» Description of the task: Can you copy the lines below word for word, omitting the pictures?

Stored data
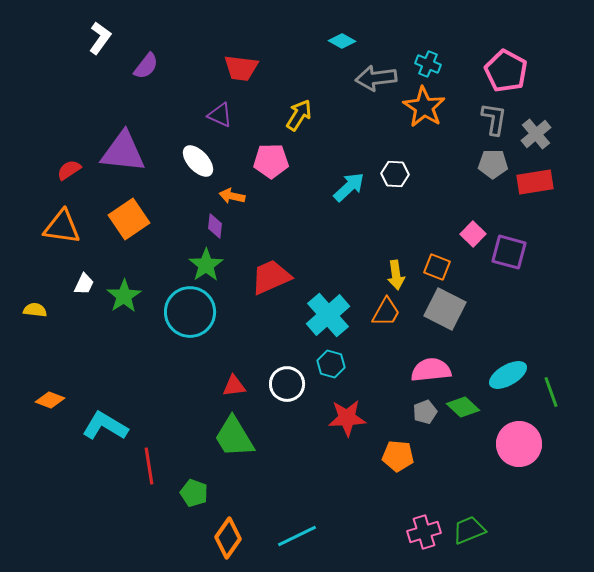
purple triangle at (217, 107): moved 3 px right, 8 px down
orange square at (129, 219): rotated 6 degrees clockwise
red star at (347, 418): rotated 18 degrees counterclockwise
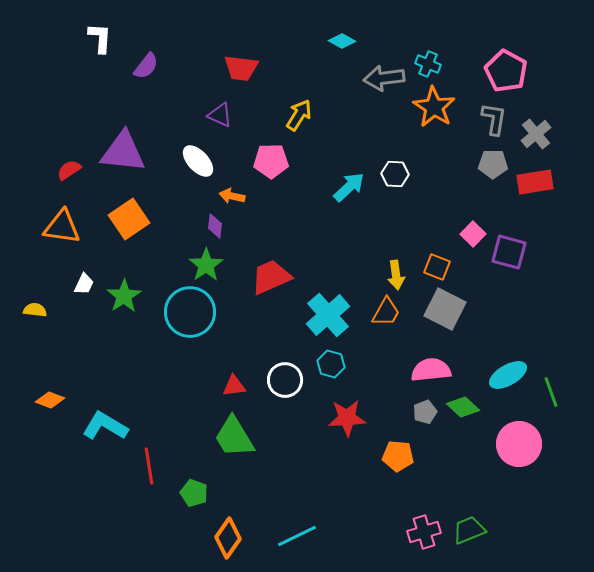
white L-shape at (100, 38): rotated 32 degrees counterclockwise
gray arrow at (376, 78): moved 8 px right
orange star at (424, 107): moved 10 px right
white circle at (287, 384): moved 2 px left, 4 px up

» The reply:
purple triangle at (217, 107): moved 3 px right, 8 px down
orange square at (129, 219): rotated 6 degrees clockwise
red star at (347, 418): rotated 18 degrees counterclockwise
white L-shape at (100, 38): rotated 32 degrees counterclockwise
gray arrow at (376, 78): moved 8 px right
orange star at (424, 107): moved 10 px right
white circle at (287, 384): moved 2 px left, 4 px up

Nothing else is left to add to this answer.